== Source records ==
- - - - -

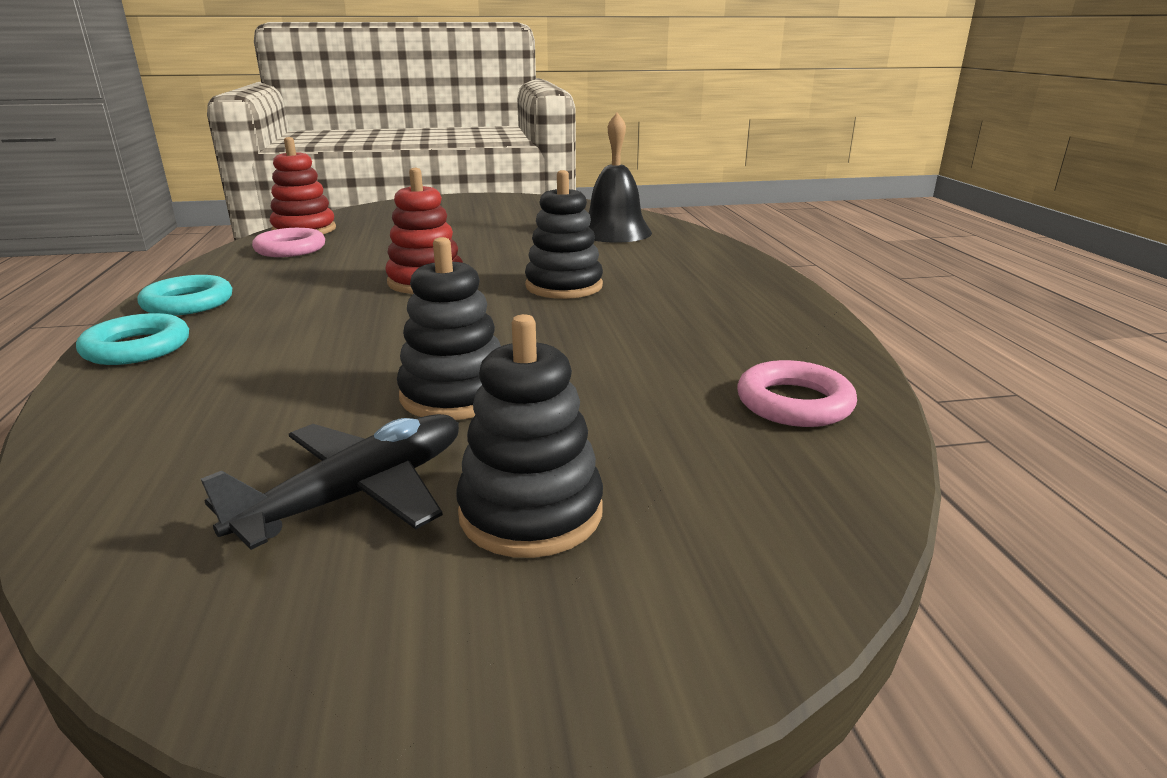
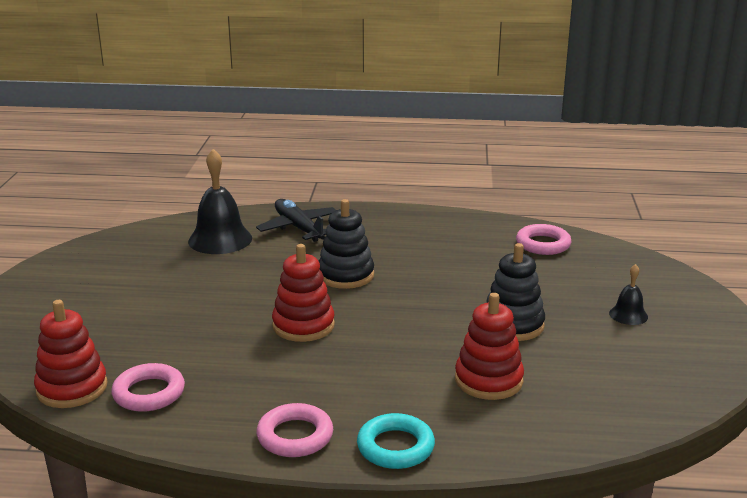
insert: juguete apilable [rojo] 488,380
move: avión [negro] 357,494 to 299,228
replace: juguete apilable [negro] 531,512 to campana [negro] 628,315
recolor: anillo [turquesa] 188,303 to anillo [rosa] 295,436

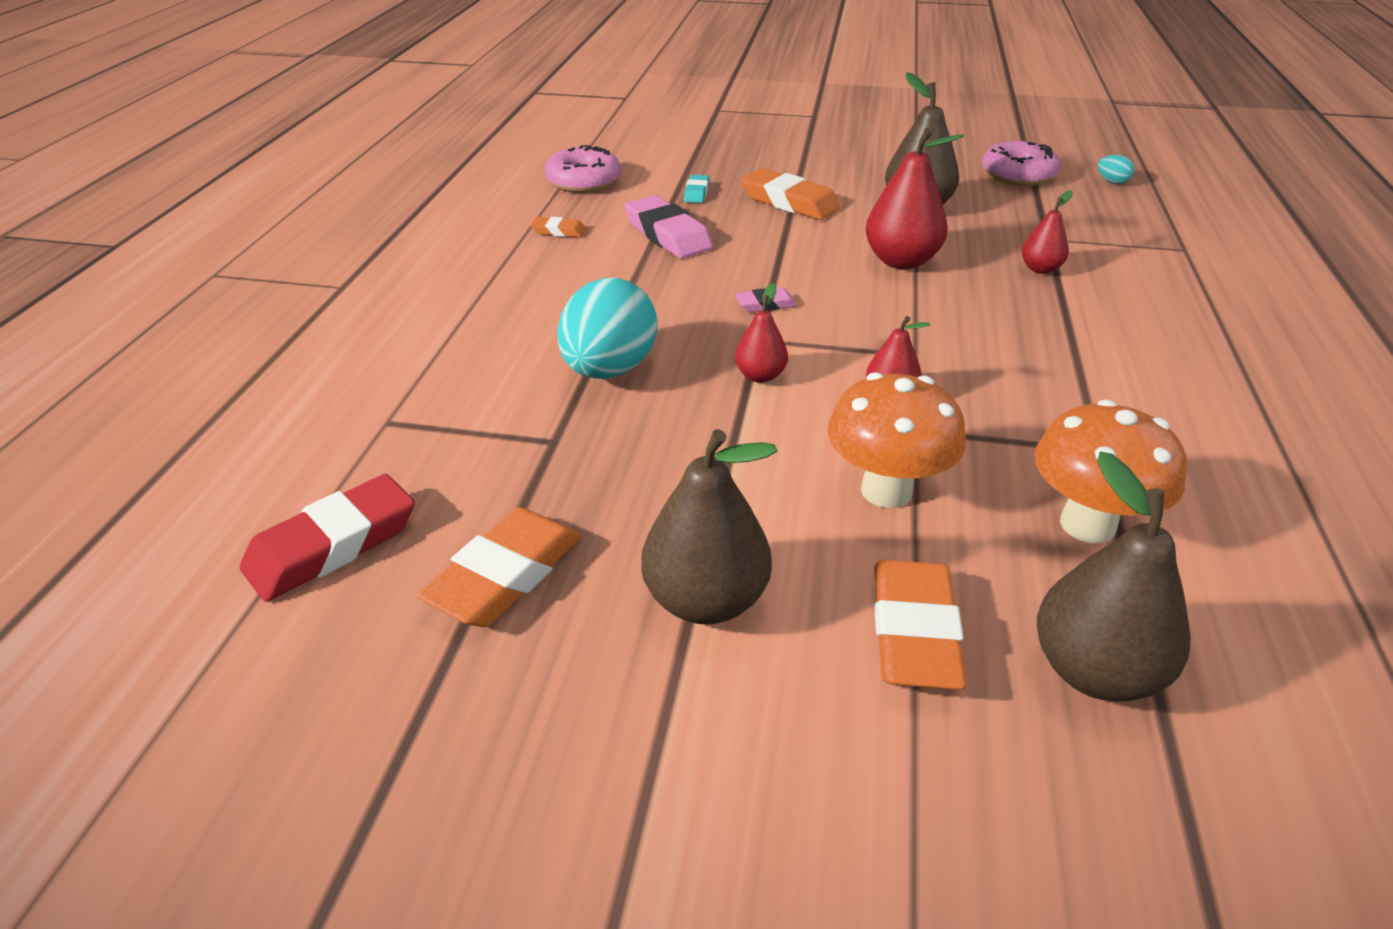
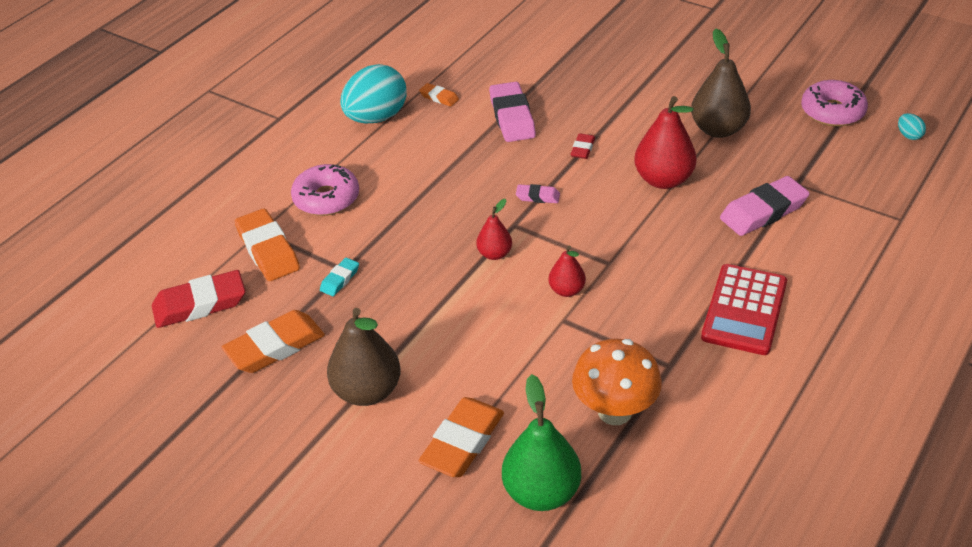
delete: seta [naranja] 886,491
insert: goma de borrar [rojo] 582,149; calculadora [rojo] 744,310
move: rosquilla [rosa] 583,182 to 326,198; huevo [turquesa] 609,370 to 376,118; goma de borrar [turquesa] 696,193 to 340,279; goma de borrar [naranja] 789,202 to 268,250
replace: pera [rojo] 1040,269 to goma de borrar [rosa] 763,211
recolor: pera [marrón] 1094,671 to pera [verde] 541,492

- - - - -

== Exercise ==
Without any of the pictures, set the entries down again exactly as written.

== Finished task ==
insert: juguete apilable [rojo] 488,380
move: avión [negro] 357,494 to 299,228
replace: juguete apilable [negro] 531,512 to campana [negro] 628,315
recolor: anillo [turquesa] 188,303 to anillo [rosa] 295,436

delete: seta [naranja] 886,491
insert: goma de borrar [rojo] 582,149; calculadora [rojo] 744,310
move: rosquilla [rosa] 583,182 to 326,198; huevo [turquesa] 609,370 to 376,118; goma de borrar [turquesa] 696,193 to 340,279; goma de borrar [naranja] 789,202 to 268,250
replace: pera [rojo] 1040,269 to goma de borrar [rosa] 763,211
recolor: pera [marrón] 1094,671 to pera [verde] 541,492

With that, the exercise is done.